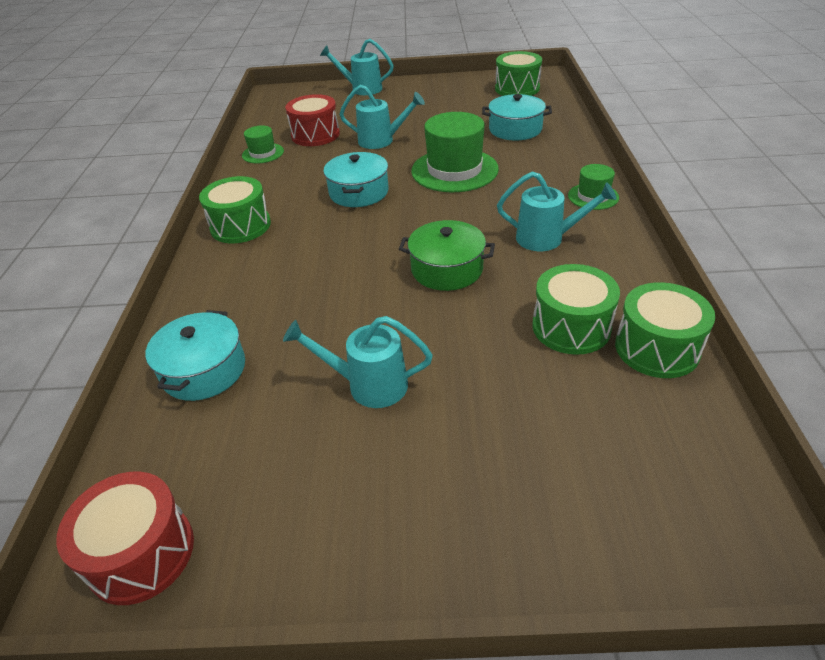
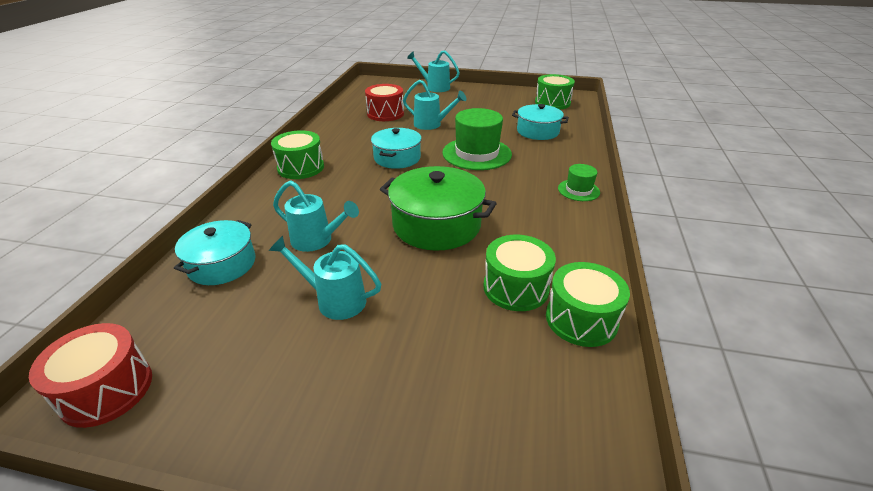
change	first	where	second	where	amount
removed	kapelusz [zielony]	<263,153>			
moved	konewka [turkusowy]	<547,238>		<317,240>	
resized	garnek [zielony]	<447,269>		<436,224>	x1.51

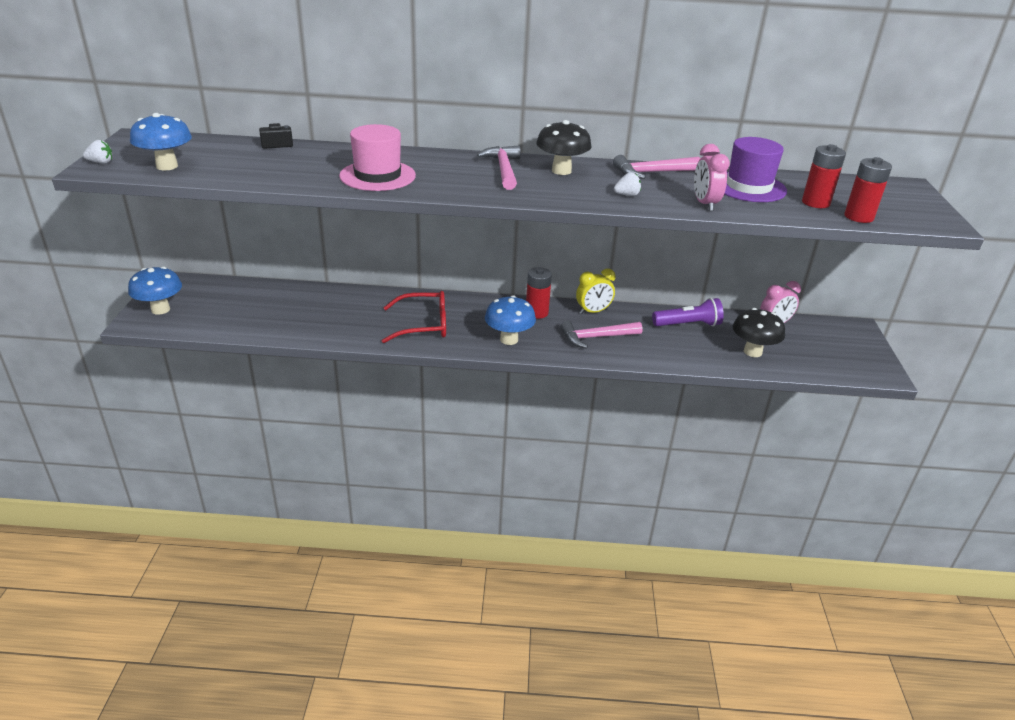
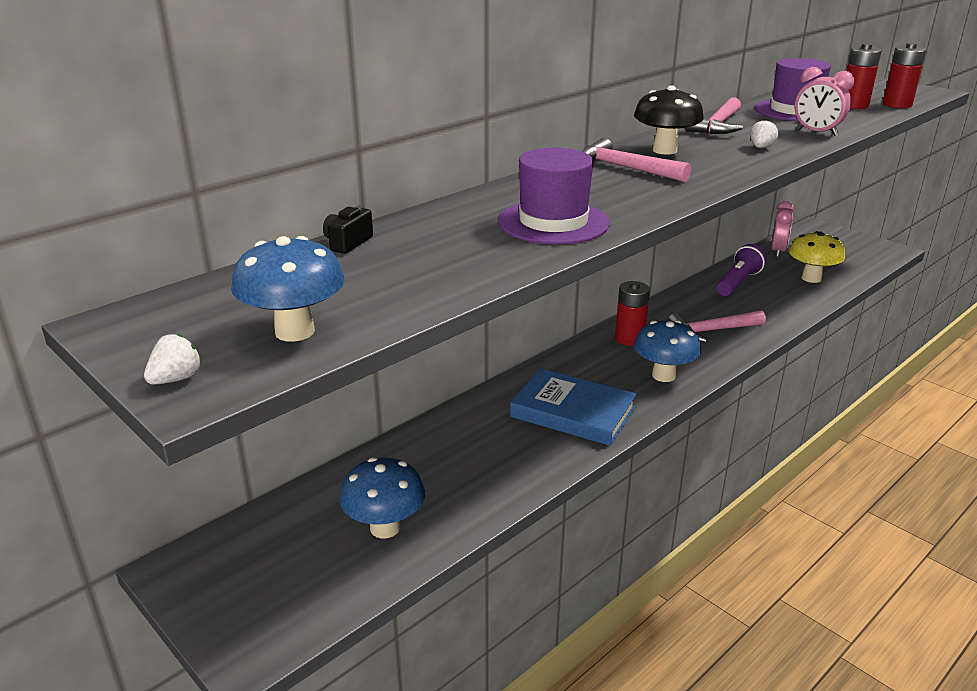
change	first	where	second	where	amount
recoloured	kapelusz [różowy]	<377,176>	kapelusz [fioletowy]	<553,222>	
moved	grzyb [niebieski]	<160,309>		<385,528>	
removed	budzik [żółty]	<593,312>			
replaced	okulary [czerwony]	<423,325>	książka [niebieski]	<573,412>	
recoloured	grzyb [czarny]	<752,352>	grzyb [żółty]	<811,278>	
turned	młotek [różowy]	<596,337>		<712,331>	45 degrees clockwise

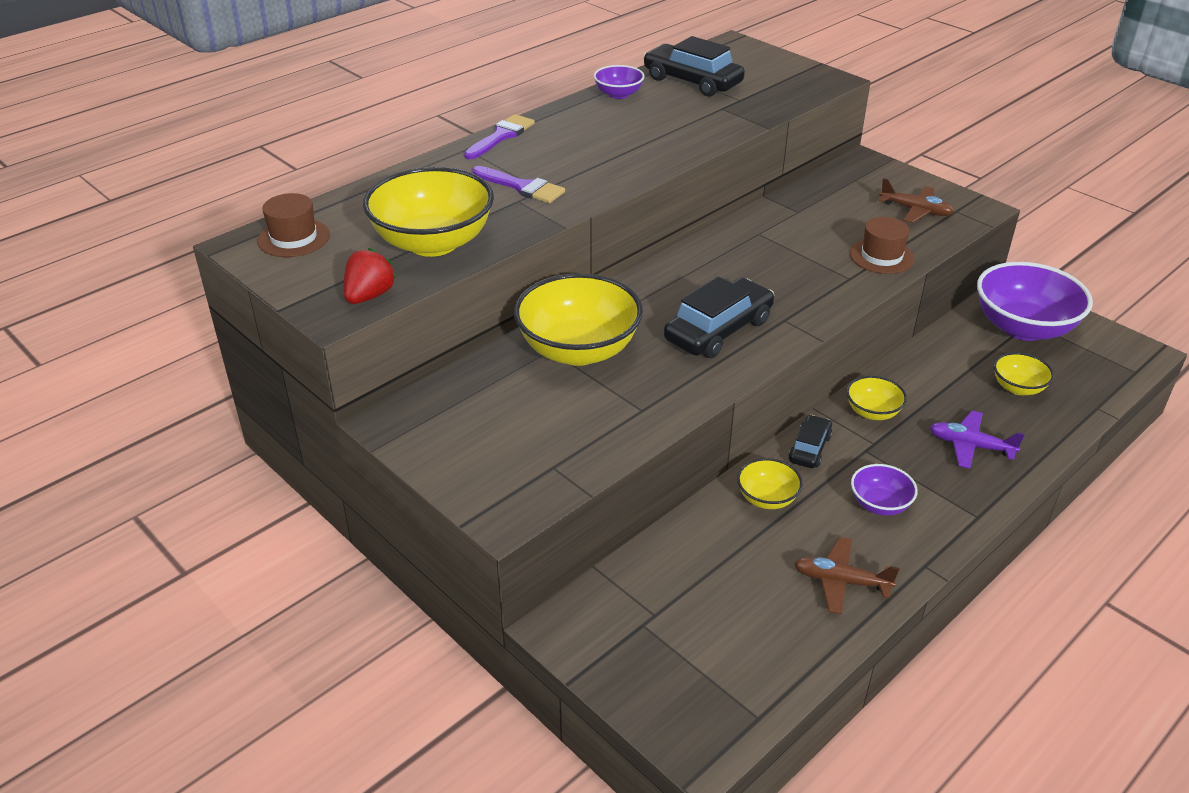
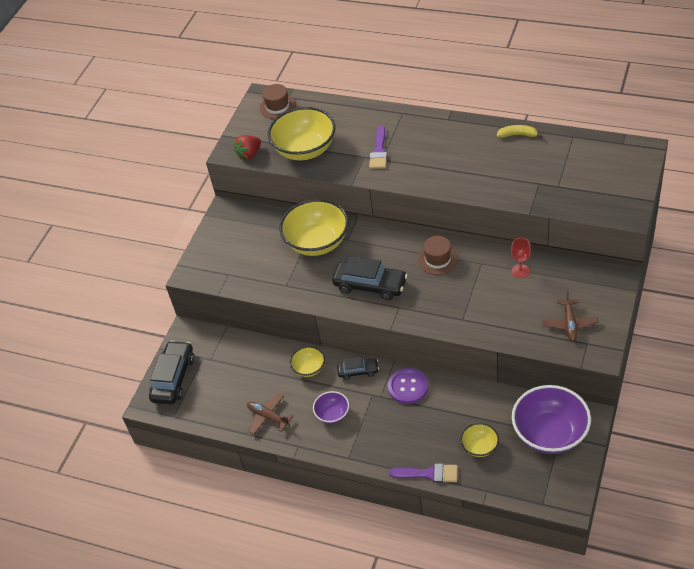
change	first	where	second	where	amount
moved	samochód [czarny]	<692,81>		<173,378>	
replaced	miska [fioletowy]	<618,94>	banan [żółty]	<518,135>	
moved	pędzel [fioletowy]	<501,136>		<428,474>	
moved	kapelusz [brązowy]	<881,256>		<438,259>	
turned	truskawka [czerwony]	<369,296>		<249,154>	135 degrees clockwise
replaced	miska [żółty]	<872,412>	guzik [fioletowy]	<408,387>	
removed	samolot [fioletowy]	<970,446>			
turned	samolot [brązowy]	<841,581>		<268,417>	45 degrees counterclockwise
added			kielich [czerwony]	<520,271>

Problem requirements: Scan the entries above and show each line that contains the word "replaced".

Response to the exercise:
replaced	okulary [czerwony]	<423,325>	książka [niebieski]	<573,412>	
replaced	miska [fioletowy]	<618,94>	banan [żółty]	<518,135>	
replaced	miska [żółty]	<872,412>	guzik [fioletowy]	<408,387>	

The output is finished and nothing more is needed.